How to complete this task. Repeat word for word every line of the data below, from the first through the line containing "D102: schottky SS14", and stop there.
====== Listed records
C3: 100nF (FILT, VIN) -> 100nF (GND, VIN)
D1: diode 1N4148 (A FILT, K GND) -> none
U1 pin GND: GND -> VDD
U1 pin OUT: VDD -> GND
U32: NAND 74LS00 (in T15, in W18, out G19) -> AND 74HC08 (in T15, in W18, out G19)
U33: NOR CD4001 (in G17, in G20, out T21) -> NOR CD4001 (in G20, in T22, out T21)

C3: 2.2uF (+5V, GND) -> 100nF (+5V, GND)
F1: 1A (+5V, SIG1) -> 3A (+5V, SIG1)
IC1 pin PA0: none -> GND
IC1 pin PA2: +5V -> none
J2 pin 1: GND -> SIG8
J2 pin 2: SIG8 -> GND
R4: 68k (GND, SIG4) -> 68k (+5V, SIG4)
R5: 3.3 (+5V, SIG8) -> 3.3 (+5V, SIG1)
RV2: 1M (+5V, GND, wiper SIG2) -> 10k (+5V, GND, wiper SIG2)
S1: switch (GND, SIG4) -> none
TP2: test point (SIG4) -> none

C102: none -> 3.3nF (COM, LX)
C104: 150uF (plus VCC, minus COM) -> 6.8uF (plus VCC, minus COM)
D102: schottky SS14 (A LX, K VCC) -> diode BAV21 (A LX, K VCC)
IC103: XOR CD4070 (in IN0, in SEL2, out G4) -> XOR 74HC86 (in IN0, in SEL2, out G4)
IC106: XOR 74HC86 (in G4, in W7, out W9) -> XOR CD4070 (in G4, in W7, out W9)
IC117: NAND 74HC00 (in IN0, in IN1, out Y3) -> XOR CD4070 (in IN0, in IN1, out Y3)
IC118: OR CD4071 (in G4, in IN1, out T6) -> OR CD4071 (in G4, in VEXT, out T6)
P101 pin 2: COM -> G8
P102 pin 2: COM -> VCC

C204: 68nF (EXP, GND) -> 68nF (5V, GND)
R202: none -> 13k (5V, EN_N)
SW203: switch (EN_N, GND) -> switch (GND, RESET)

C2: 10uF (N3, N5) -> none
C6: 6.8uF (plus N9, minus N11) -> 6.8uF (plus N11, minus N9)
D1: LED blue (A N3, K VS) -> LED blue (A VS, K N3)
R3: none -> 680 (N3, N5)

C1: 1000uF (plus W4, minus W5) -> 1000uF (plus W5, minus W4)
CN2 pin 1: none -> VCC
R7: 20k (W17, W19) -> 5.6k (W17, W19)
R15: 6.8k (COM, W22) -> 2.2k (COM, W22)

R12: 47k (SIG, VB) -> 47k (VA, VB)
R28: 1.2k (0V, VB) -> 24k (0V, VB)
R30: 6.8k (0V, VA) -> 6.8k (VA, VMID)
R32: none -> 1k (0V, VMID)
============
Answer area.
C3: 100nF (FILT, VIN) -> 100nF (GND, VIN)
D1: diode 1N4148 (A FILT, K GND) -> none
U1 pin GND: GND -> VDD
U1 pin OUT: VDD -> GND
U32: NAND 74LS00 (in T15, in W18, out G19) -> AND 74HC08 (in T15, in W18, out G19)
U33: NOR CD4001 (in G17, in G20, out T21) -> NOR CD4001 (in G20, in T22, out T21)

C3: 2.2uF (+5V, GND) -> 100nF (+5V, GND)
F1: 1A (+5V, SIG1) -> 3A (+5V, SIG1)
IC1 pin PA0: none -> GND
IC1 pin PA2: +5V -> none
J2 pin 1: GND -> SIG8
J2 pin 2: SIG8 -> GND
R4: 68k (GND, SIG4) -> 68k (+5V, SIG4)
R5: 3.3 (+5V, SIG8) -> 3.3 (+5V, SIG1)
RV2: 1M (+5V, GND, wiper SIG2) -> 10k (+5V, GND, wiper SIG2)
S1: switch (GND, SIG4) -> none
TP2: test point (SIG4) -> none

C102: none -> 3.3nF (COM, LX)
C104: 150uF (plus VCC, minus COM) -> 6.8uF (plus VCC, minus COM)
D102: schottky SS14 (A LX, K VCC) -> diode BAV21 (A LX, K VCC)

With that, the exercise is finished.